▼
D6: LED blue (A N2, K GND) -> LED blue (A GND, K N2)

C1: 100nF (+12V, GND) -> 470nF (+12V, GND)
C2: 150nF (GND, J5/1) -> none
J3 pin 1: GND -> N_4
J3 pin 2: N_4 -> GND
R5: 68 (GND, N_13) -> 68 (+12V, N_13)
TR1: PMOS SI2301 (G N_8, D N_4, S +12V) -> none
▲
→ **PROBLEM TO WORK ON**:
What is needed is an exact copy of the lines from the one holding "R5: 68 (GND, N_13) -> 68 (+12V, N_13)" through the final line of the material.

→ **OUTPUT BELOW**:
R5: 68 (GND, N_13) -> 68 (+12V, N_13)
TR1: PMOS SI2301 (G N_8, D N_4, S +12V) -> none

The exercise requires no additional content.